INSTRUCTIONS FOR THE TASK:
Repeat only the lines below from the one containing "C11: 1uF (plus" through the one containing "R17: 33k (GND, VB2) -> 33k (VA, VB2)", inclusive, exactly as written.

DATASET:
•••••

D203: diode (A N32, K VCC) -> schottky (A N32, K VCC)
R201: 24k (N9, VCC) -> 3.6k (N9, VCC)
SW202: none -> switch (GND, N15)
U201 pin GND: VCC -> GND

•••••

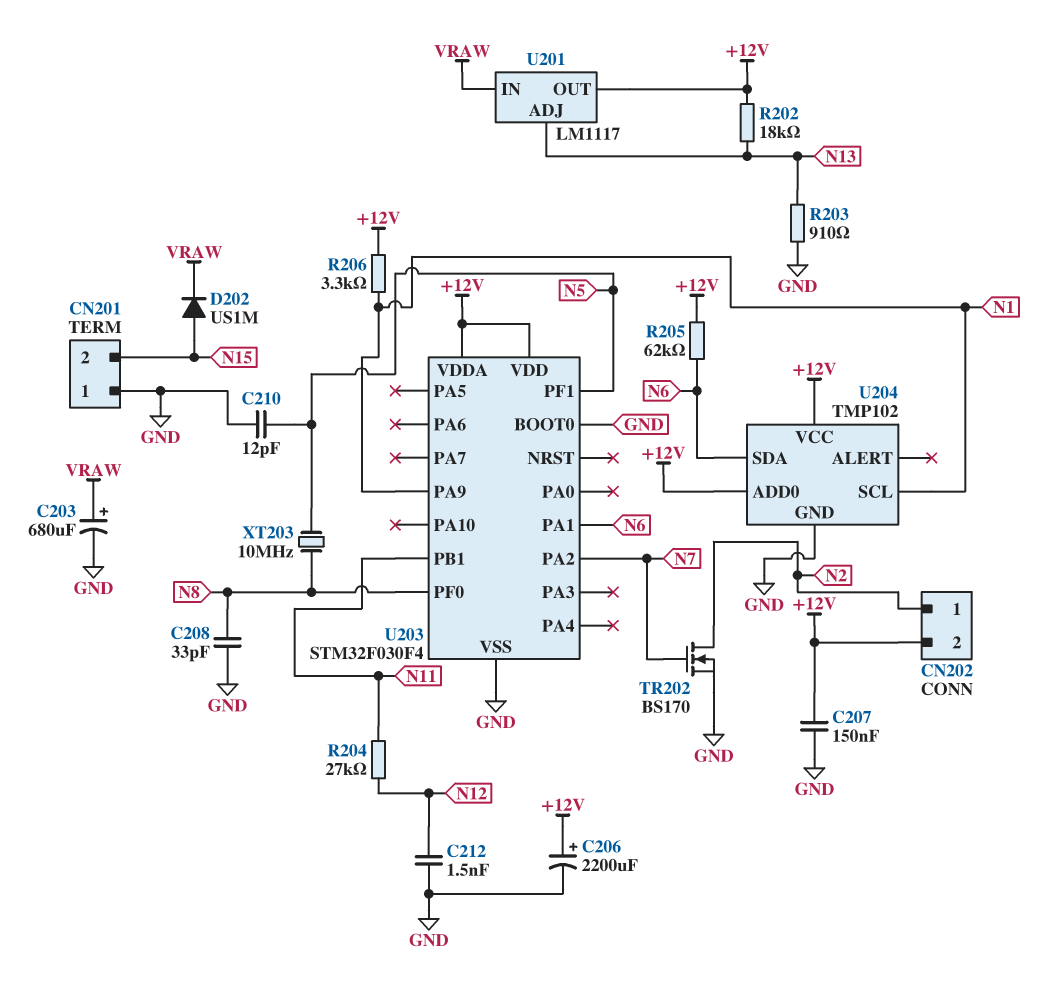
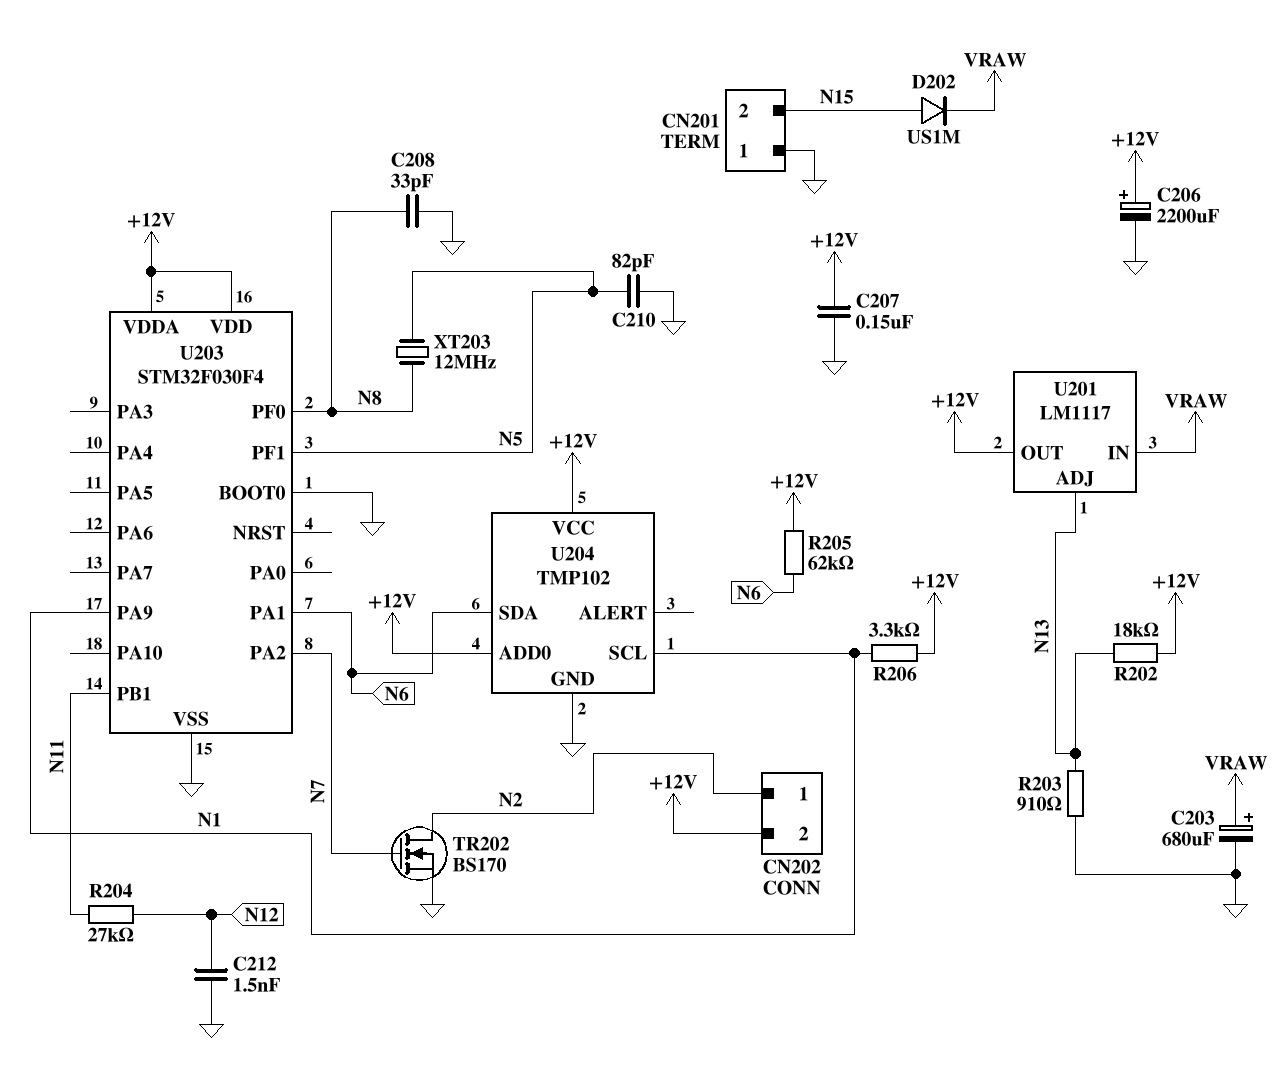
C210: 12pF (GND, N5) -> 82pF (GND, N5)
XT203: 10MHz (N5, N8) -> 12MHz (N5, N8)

•••••

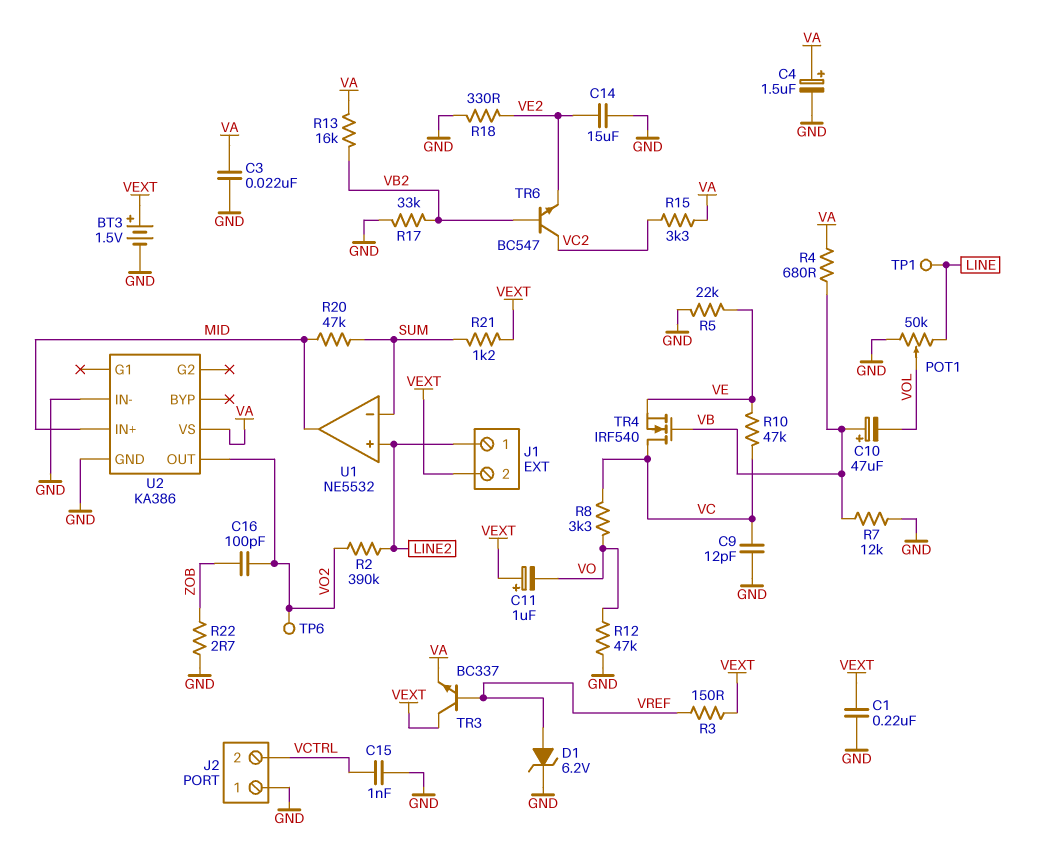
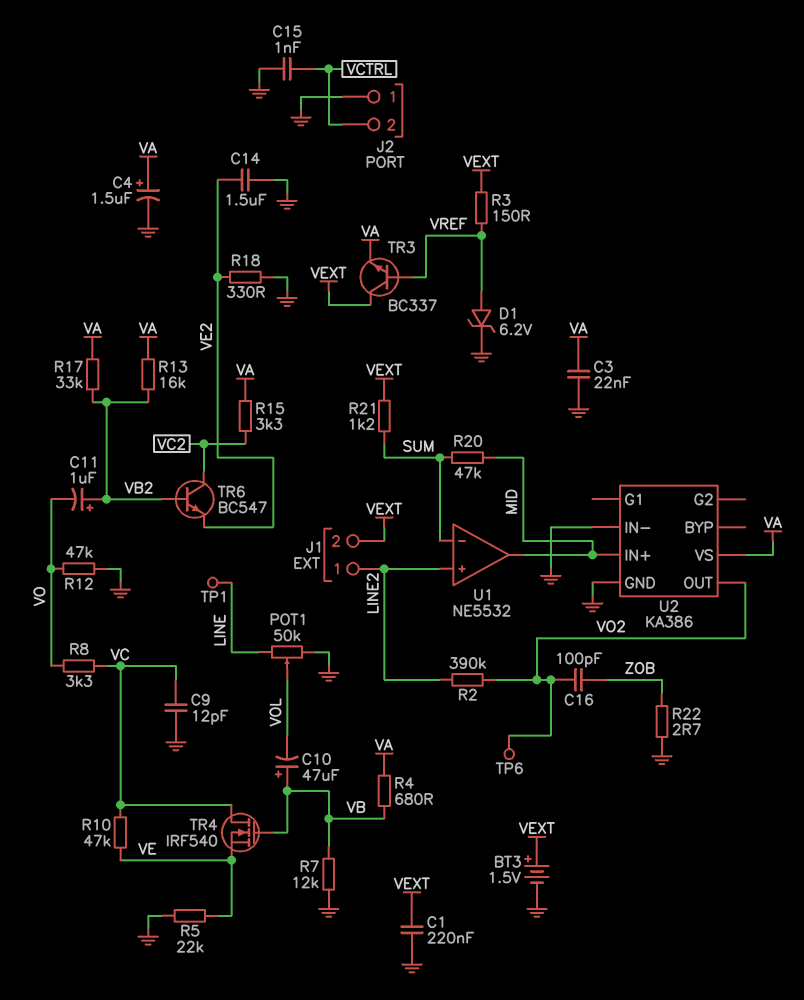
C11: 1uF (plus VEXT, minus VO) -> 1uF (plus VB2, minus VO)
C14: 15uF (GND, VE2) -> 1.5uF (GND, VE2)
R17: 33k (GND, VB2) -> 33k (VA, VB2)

•••••

COMPLETED TASK:
C11: 1uF (plus VEXT, minus VO) -> 1uF (plus VB2, minus VO)
C14: 15uF (GND, VE2) -> 1.5uF (GND, VE2)
R17: 33k (GND, VB2) -> 33k (VA, VB2)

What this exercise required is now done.